== EXERCISE ==
Wherever "change" appears in a line of the listing, report that line.

== INPUT DATA ==
____________________

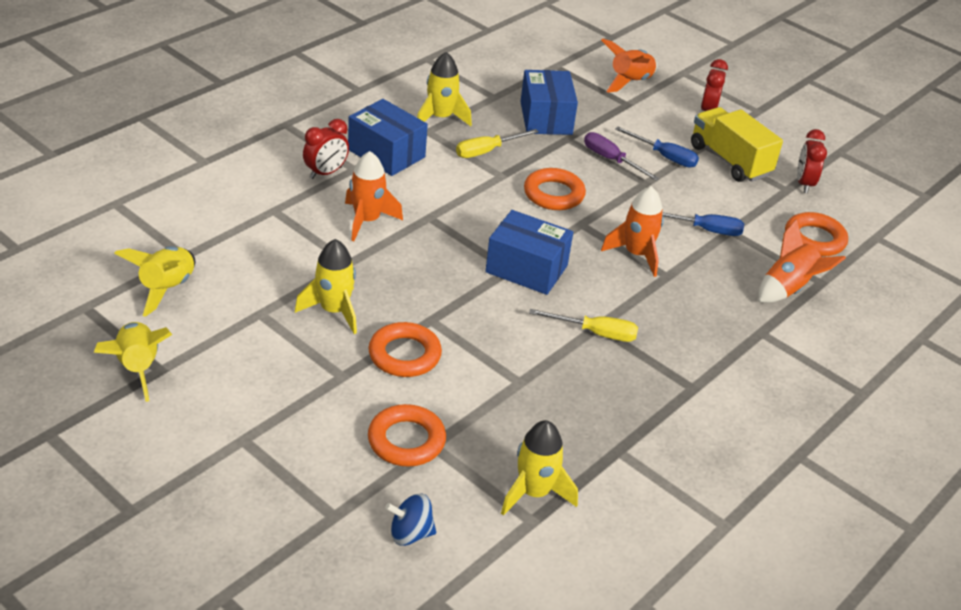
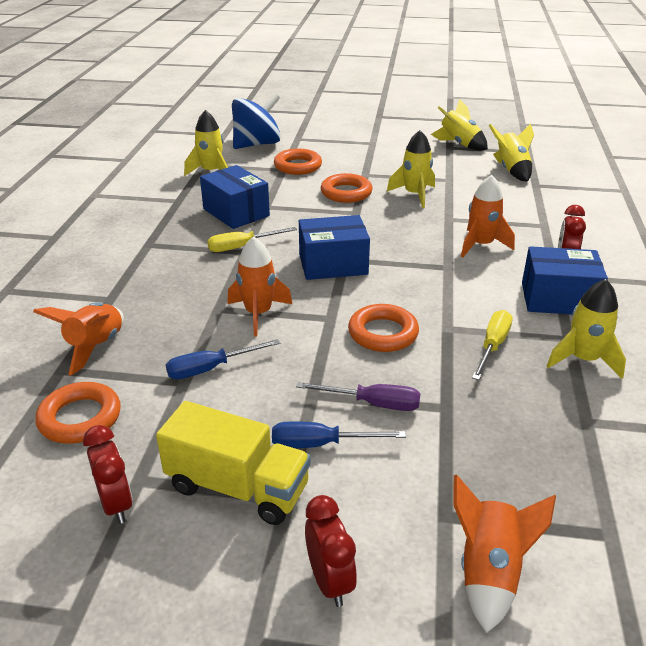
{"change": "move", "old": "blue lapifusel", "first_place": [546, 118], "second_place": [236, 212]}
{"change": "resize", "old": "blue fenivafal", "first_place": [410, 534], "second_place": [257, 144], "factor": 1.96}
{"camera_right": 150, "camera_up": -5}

____________________

== ANSWER SPACE ==
{"change": "move", "old": "blue lapifusel", "first_place": [546, 118], "second_place": [236, 212]}
{"change": "resize", "old": "blue fenivafal", "first_place": [410, 534], "second_place": [257, 144], "factor": 1.96}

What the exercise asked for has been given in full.